:: PROMPT ::
Your answer should be each line of the entries that contains the word "none", copied in full.

:: DATA EXTRACT ::
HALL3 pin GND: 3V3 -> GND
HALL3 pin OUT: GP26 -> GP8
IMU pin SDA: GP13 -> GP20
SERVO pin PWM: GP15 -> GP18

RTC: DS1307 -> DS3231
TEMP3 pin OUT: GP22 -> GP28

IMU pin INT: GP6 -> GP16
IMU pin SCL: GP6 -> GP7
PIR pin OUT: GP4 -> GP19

==

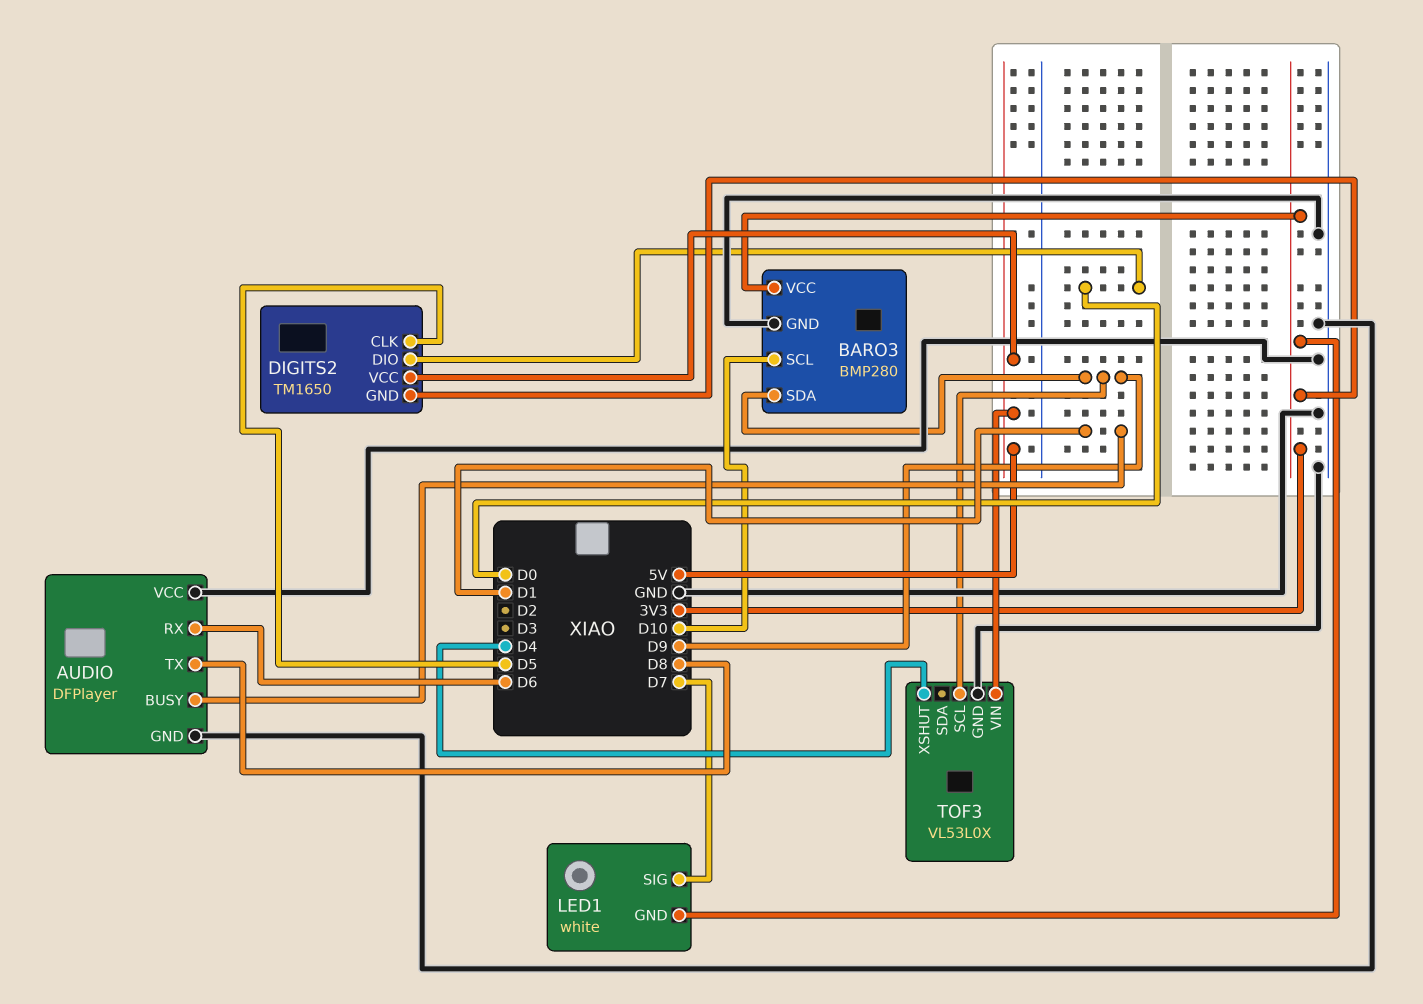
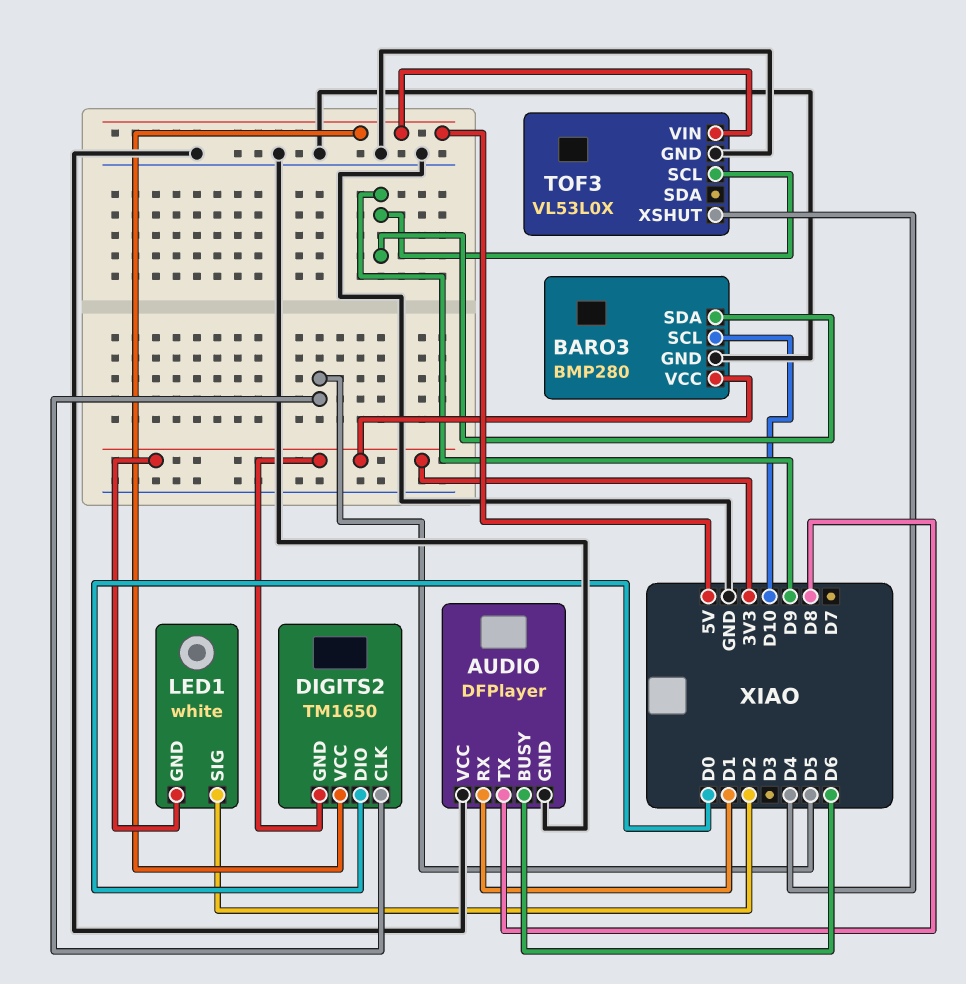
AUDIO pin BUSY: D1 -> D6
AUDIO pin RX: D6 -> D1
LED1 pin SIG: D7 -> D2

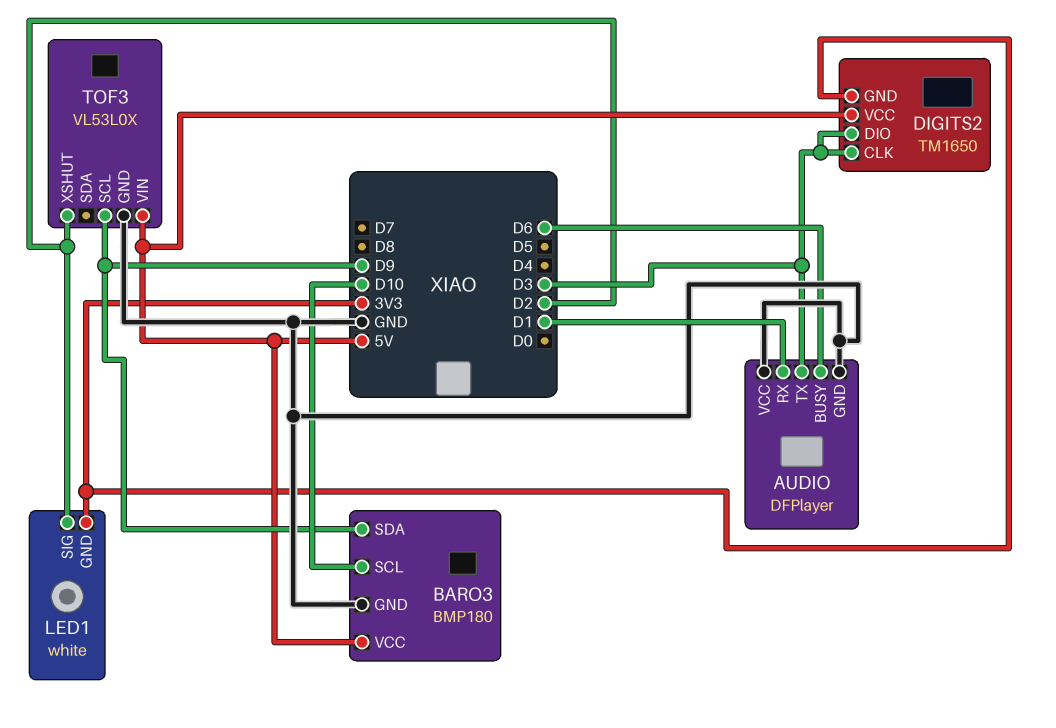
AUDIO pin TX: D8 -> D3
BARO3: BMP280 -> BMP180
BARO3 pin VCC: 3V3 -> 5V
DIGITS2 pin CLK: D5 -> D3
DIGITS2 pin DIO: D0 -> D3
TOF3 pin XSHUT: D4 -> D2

---

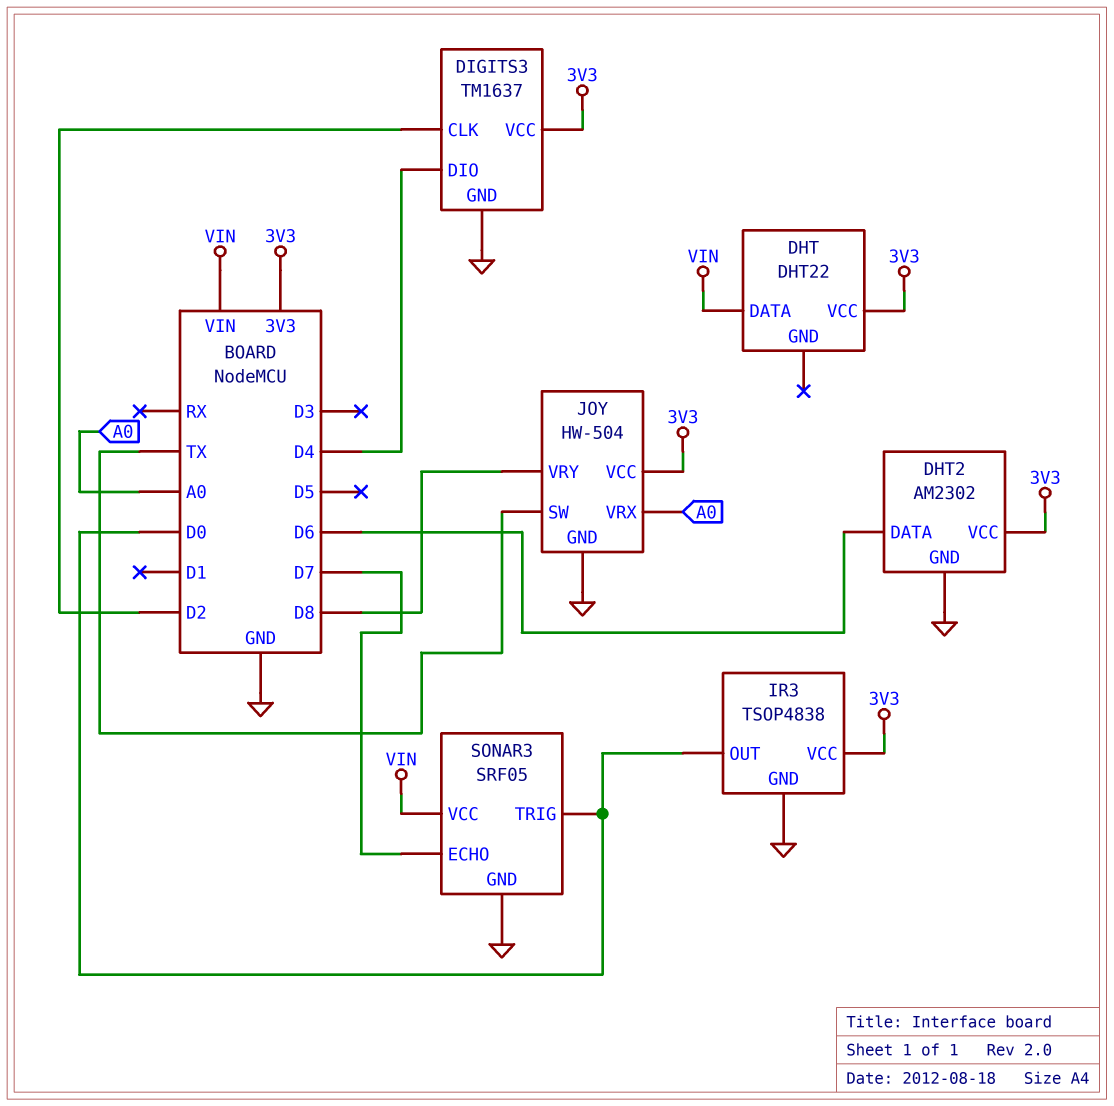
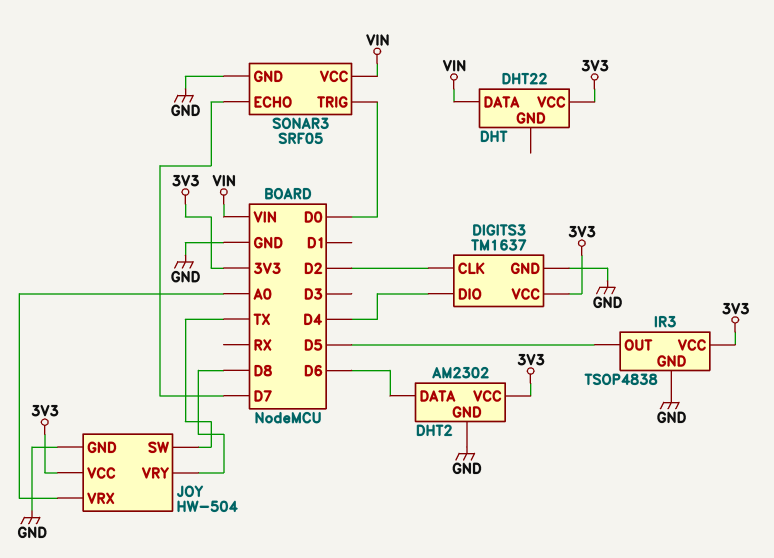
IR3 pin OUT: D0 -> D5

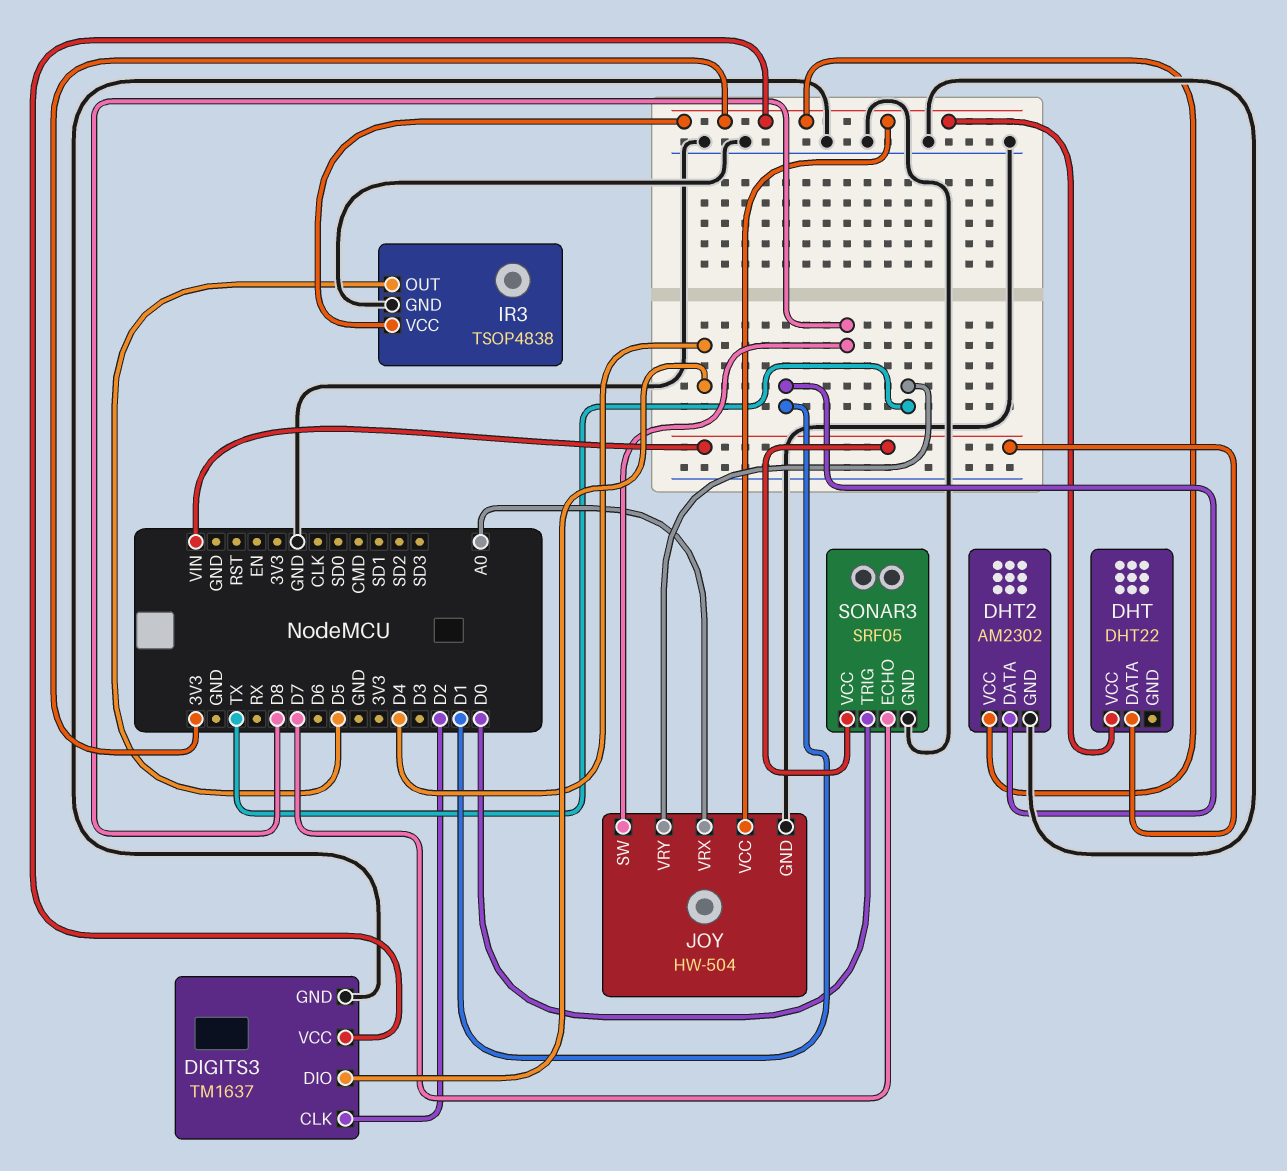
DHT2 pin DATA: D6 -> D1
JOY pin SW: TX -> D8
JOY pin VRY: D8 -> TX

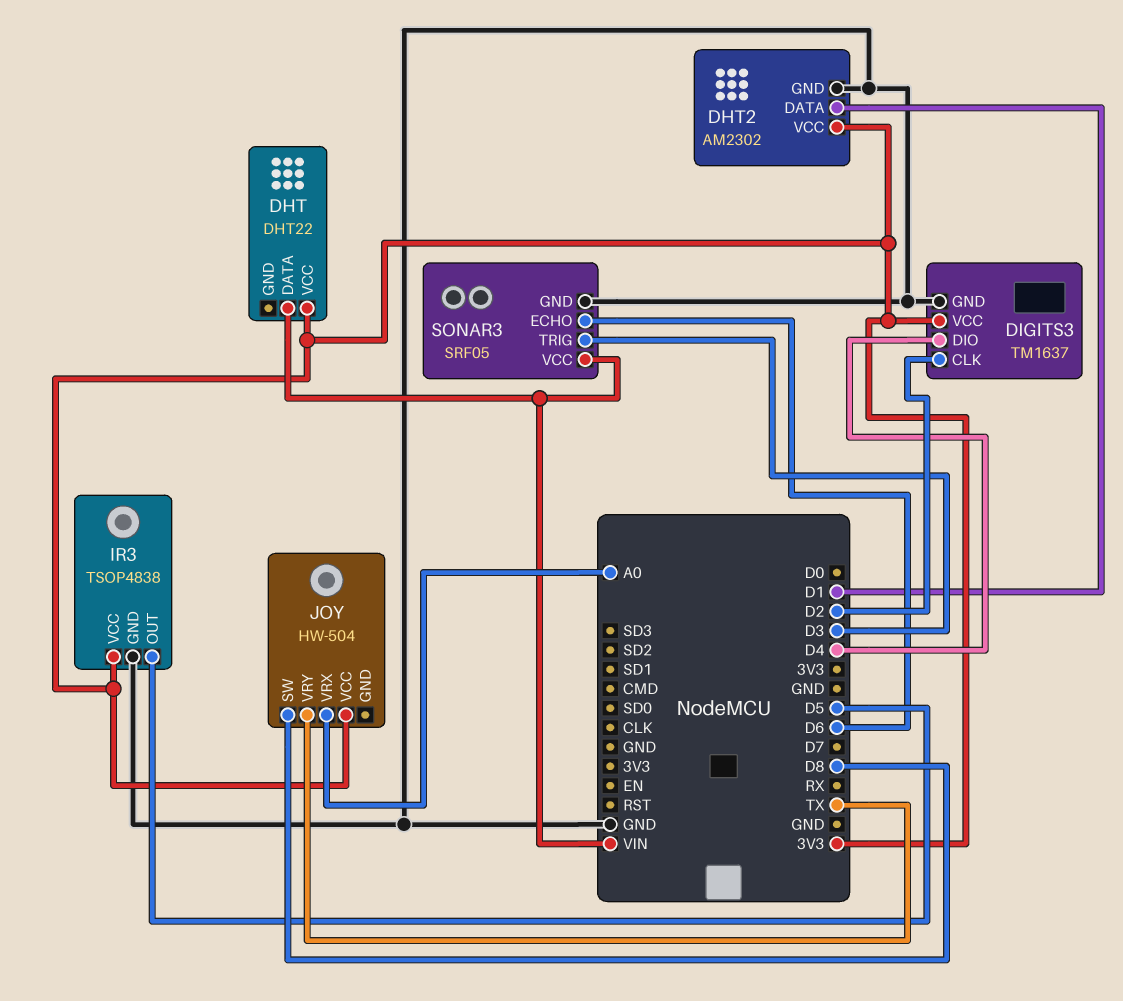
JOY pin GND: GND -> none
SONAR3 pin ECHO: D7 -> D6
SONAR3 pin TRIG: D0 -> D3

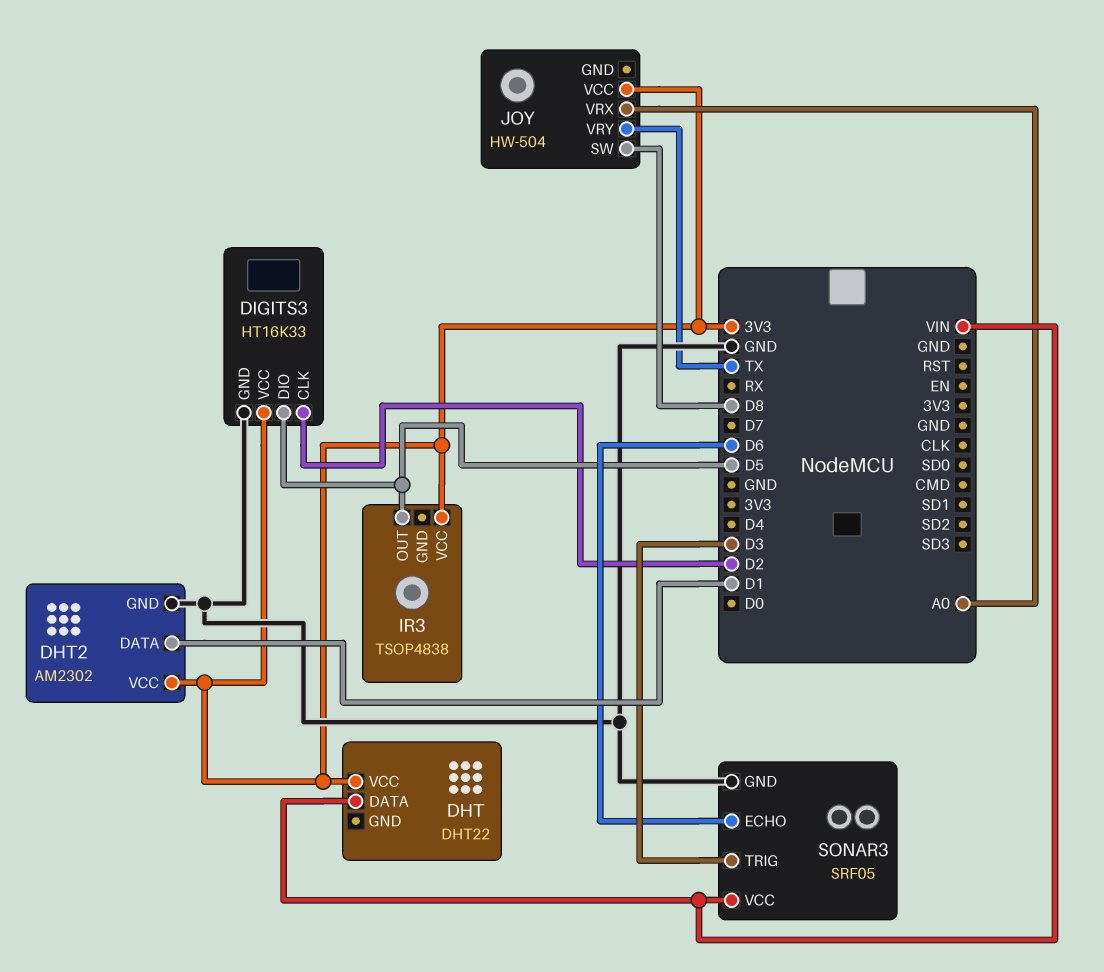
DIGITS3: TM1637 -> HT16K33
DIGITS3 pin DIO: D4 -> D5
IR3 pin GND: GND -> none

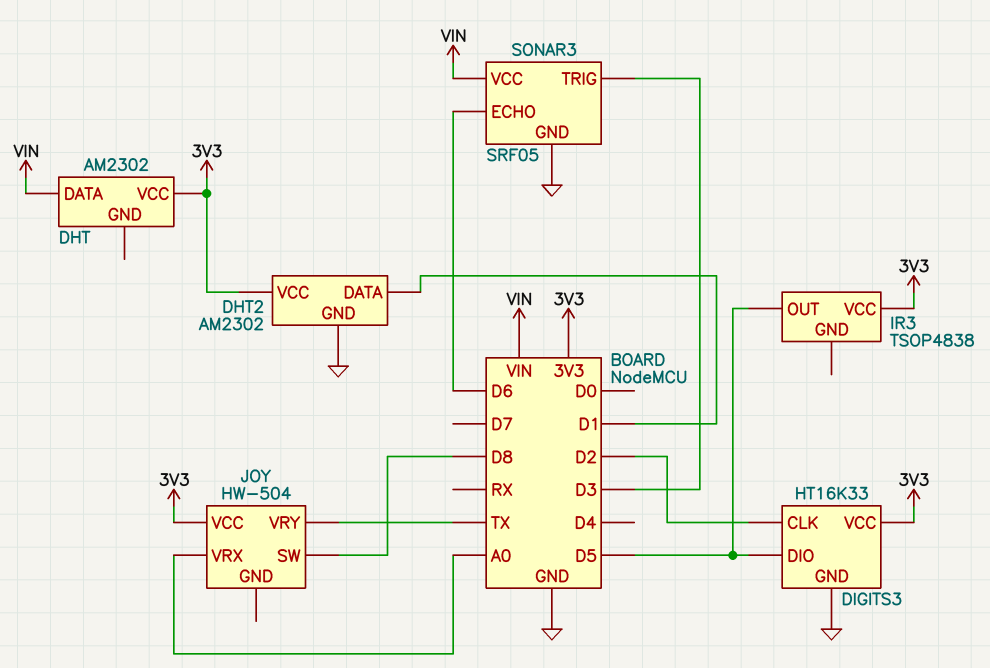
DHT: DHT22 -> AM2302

:: WRITTEN ANSWER ::
JOY pin GND: GND -> none
IR3 pin GND: GND -> none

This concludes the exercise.